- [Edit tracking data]
--------------------------------

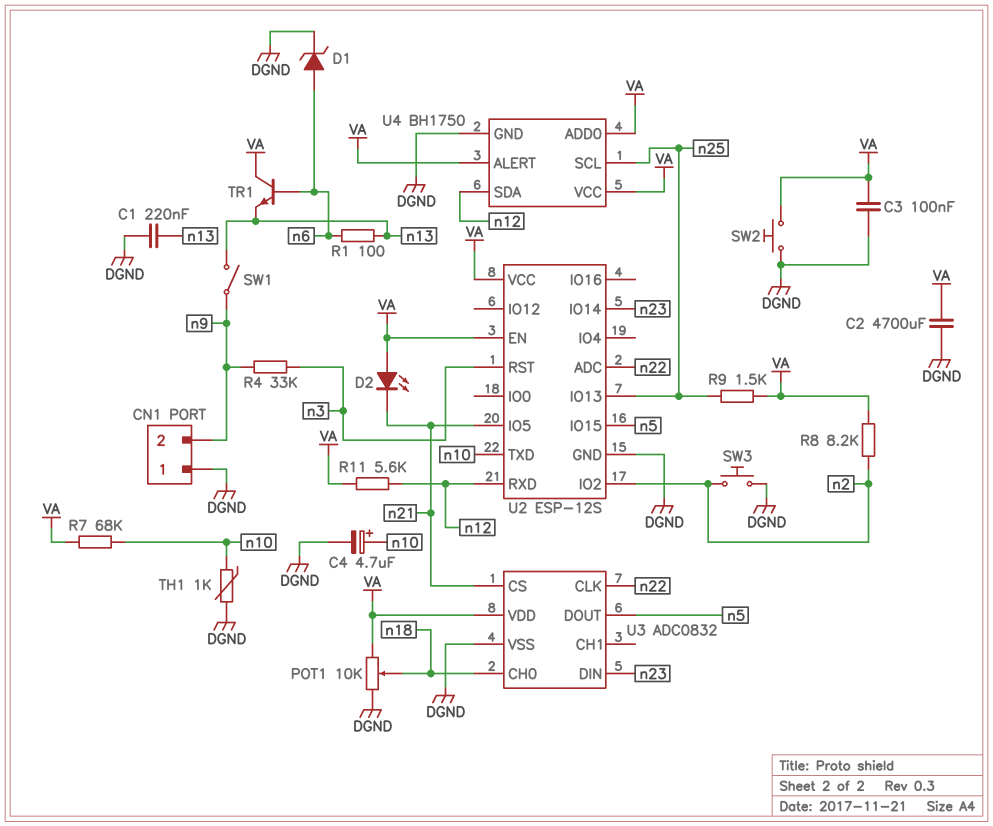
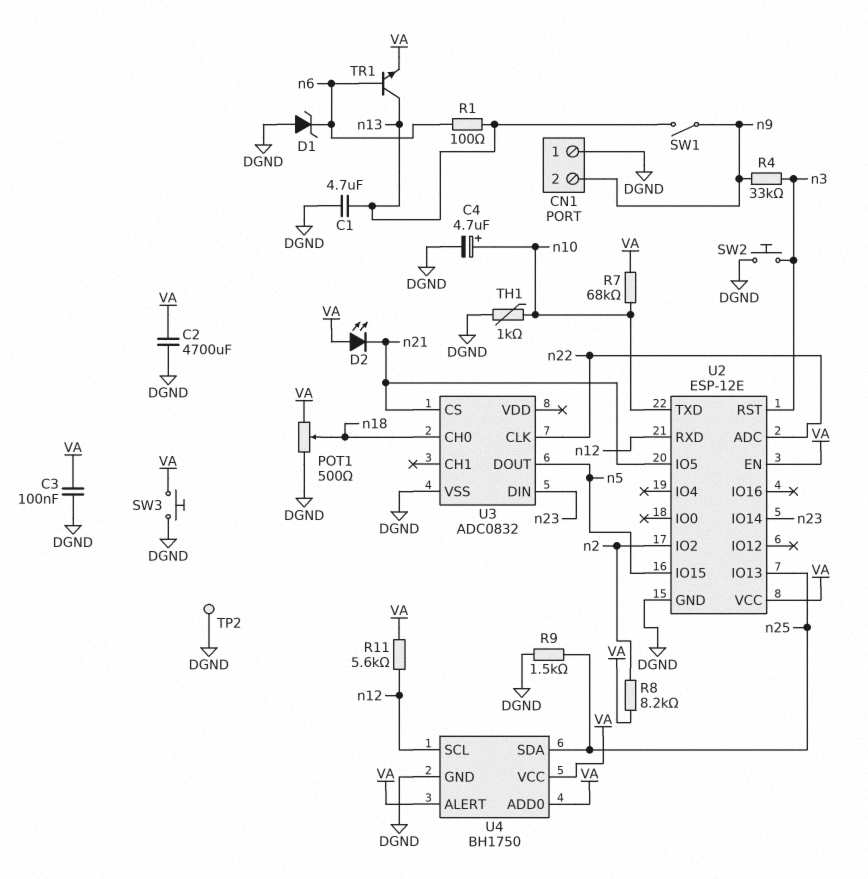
C1: 220nF (DGND, n13) -> 4.7uF (DGND, n13)
D1: zener (A n6, K DGND) -> zener (A DGND, K n6)
POT1: 10k (DGND, VA, wiper n18) -> 500 (DGND, VA, wiper n18)
R9: 1.5k (VA, n25) -> 1.5k (DGND, n25)
SW2: button (DGND, VA) -> button (DGND, n3)
SW3: button (DGND, n2) -> button (DGND, VA)
TP2: none -> test point (DGND)
TR1: NPN (B n6, C VA, E n13) -> NPN (B n6, C n13, E VA)
U2: ESP-12S -> ESP-12E
U3 pin VDD: VA -> none
U4 pin SCL: n25 -> n12
U4 pin SDA: n12 -> n25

--------------------------------

- [About this task] Your answer must be the line holding "POT1: 10k (DGND, VA, wiper" plus every later line to the end of the records, copied exactly.

- [Task response]
POT1: 10k (DGND, VA, wiper n18) -> 500 (DGND, VA, wiper n18)
R9: 1.5k (VA, n25) -> 1.5k (DGND, n25)
SW2: button (DGND, VA) -> button (DGND, n3)
SW3: button (DGND, n2) -> button (DGND, VA)
TP2: none -> test point (DGND)
TR1: NPN (B n6, C VA, E n13) -> NPN (B n6, C n13, E VA)
U2: ESP-12S -> ESP-12E
U3 pin VDD: VA -> none
U4 pin SCL: n25 -> n12
U4 pin SDA: n12 -> n25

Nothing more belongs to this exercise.